Job: Leave out the pictures and retype exactly the lines from the line with "none -> red teapot [402,395,452,443]" through the end of the listing below.

· · · · · · ·

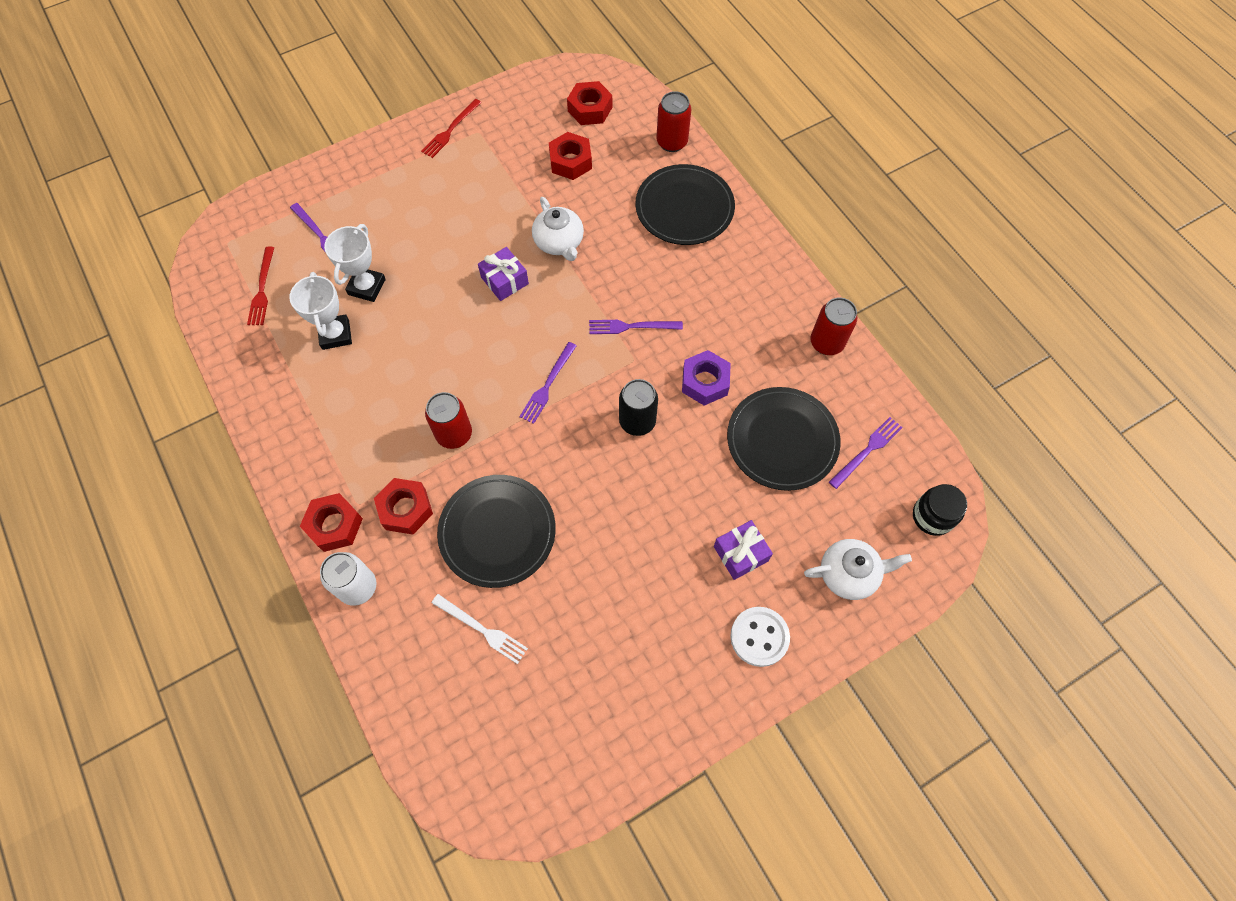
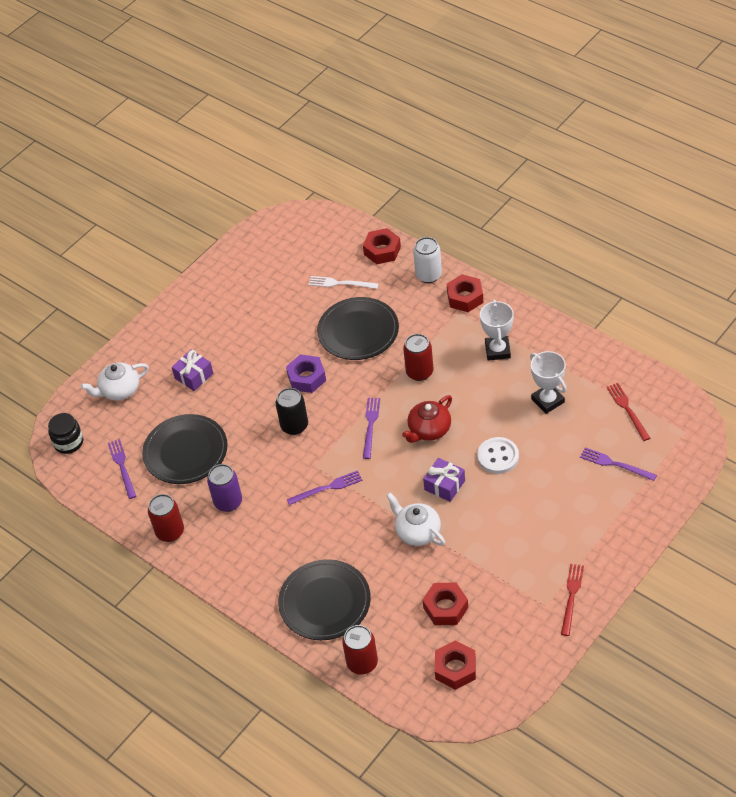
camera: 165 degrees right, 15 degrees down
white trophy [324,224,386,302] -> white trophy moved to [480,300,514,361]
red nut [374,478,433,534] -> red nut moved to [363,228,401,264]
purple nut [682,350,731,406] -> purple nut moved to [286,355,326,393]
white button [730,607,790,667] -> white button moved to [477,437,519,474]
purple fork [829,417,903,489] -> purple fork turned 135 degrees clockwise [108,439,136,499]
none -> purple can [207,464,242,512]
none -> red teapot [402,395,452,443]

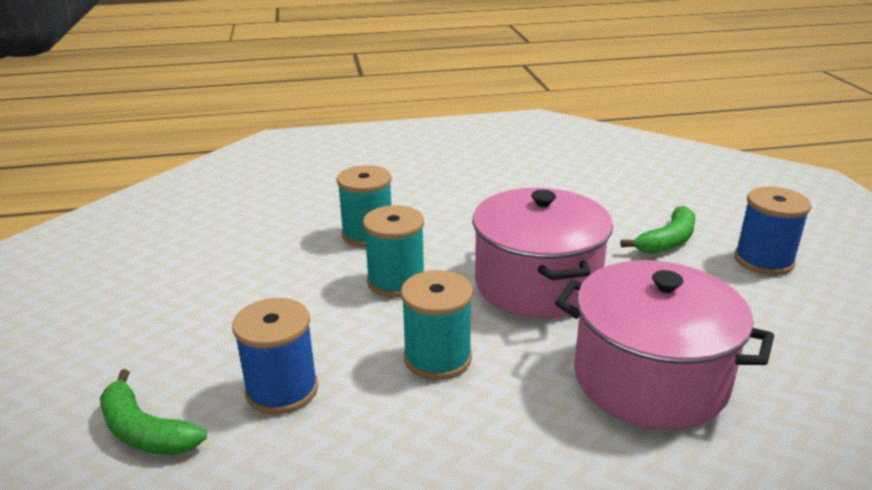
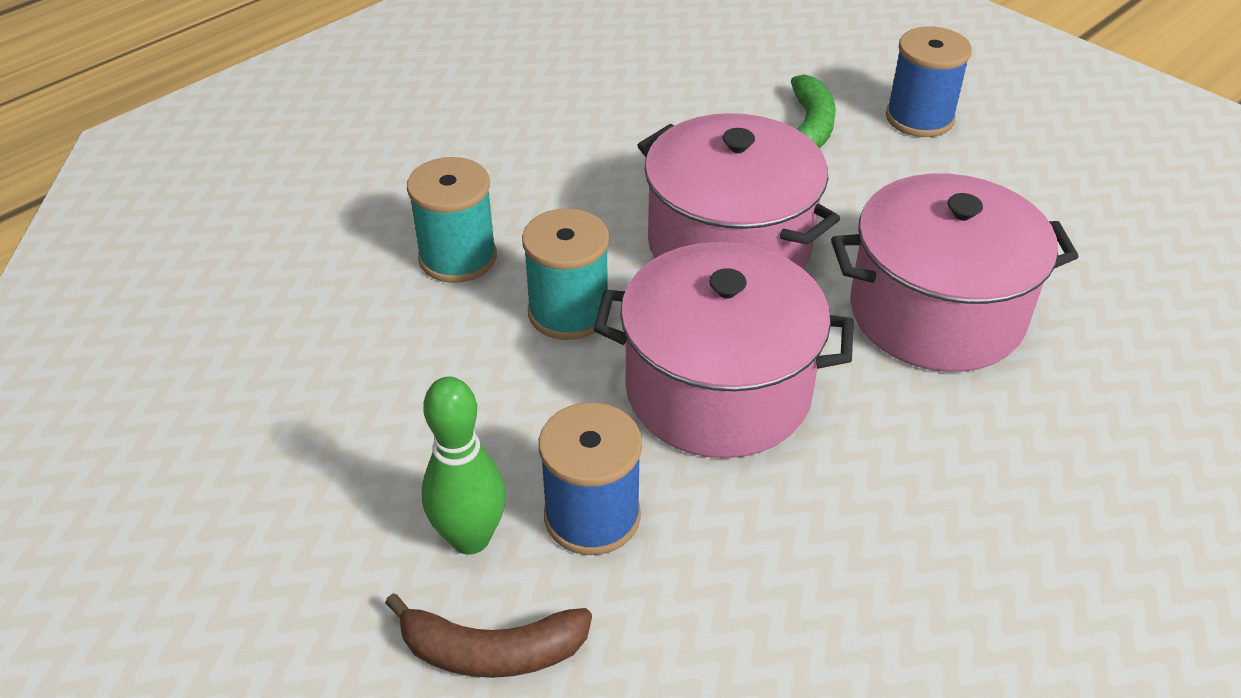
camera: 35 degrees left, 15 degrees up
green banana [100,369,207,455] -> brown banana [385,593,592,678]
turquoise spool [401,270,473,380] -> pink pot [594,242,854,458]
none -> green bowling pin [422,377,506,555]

· · · · · · ·

Result of the task:
none -> red teapot [402,395,452,443]

camera: 35 degrees left, 15 degrees up
green banana [100,369,207,455] -> brown banana [385,593,592,678]
turquoise spool [401,270,473,380] -> pink pot [594,242,854,458]
none -> green bowling pin [422,377,506,555]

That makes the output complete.